Your goal:
Using the entries that follow, state how many lines contain "moved", with no other words.

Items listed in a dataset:
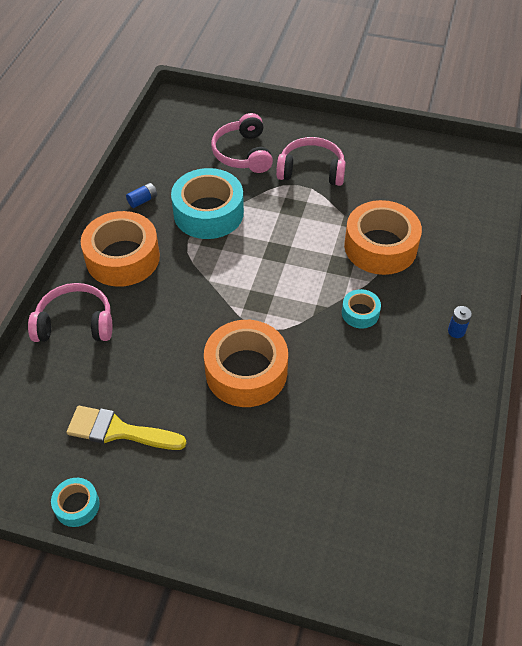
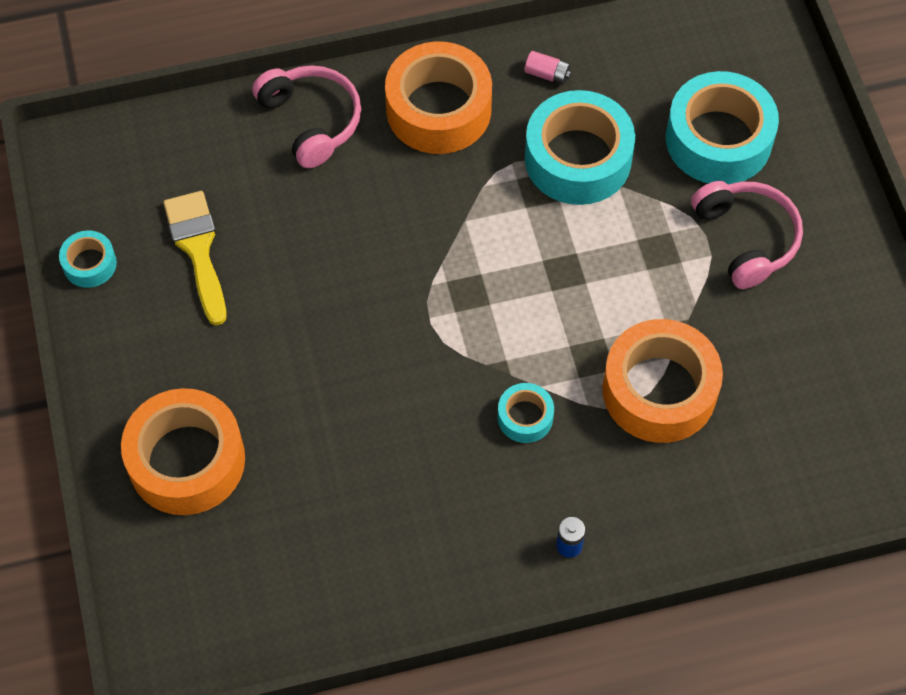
camera: 60 degrees right, 10 degrees up
blue battery [126,183,157,208] -> pink battery [525,51,571,85]
orange tape [204,320,288,407] -> orange tape moved to [121,388,245,515]
pink headphones [211,113,273,173] -> turquoise tape [666,71,779,184]

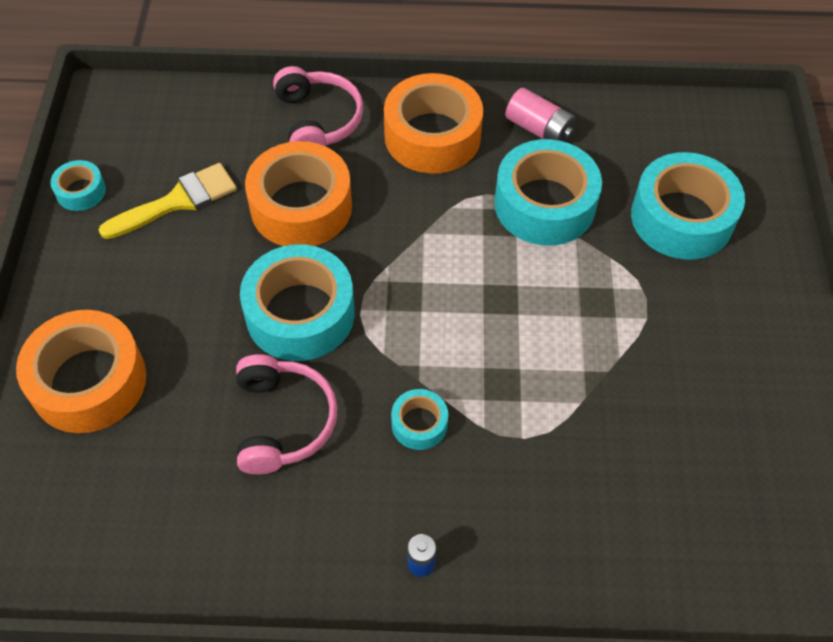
camera: 15 degrees right, 5 degrees down
yellow brush [163,191,226,326] -> yellow brush turned 60 degrees clockwise [99,163,237,239]
pink battery [525,51,571,85] -> pink battery [505,88,576,142], size x1.63
orange tape [602,319,723,443] -> orange tape moved to [245,141,352,246]
pink headphones [691,181,803,289] -> pink headphones moved to [236,354,338,475]
none -> turquoise tape [240,244,355,361]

Written answer:
3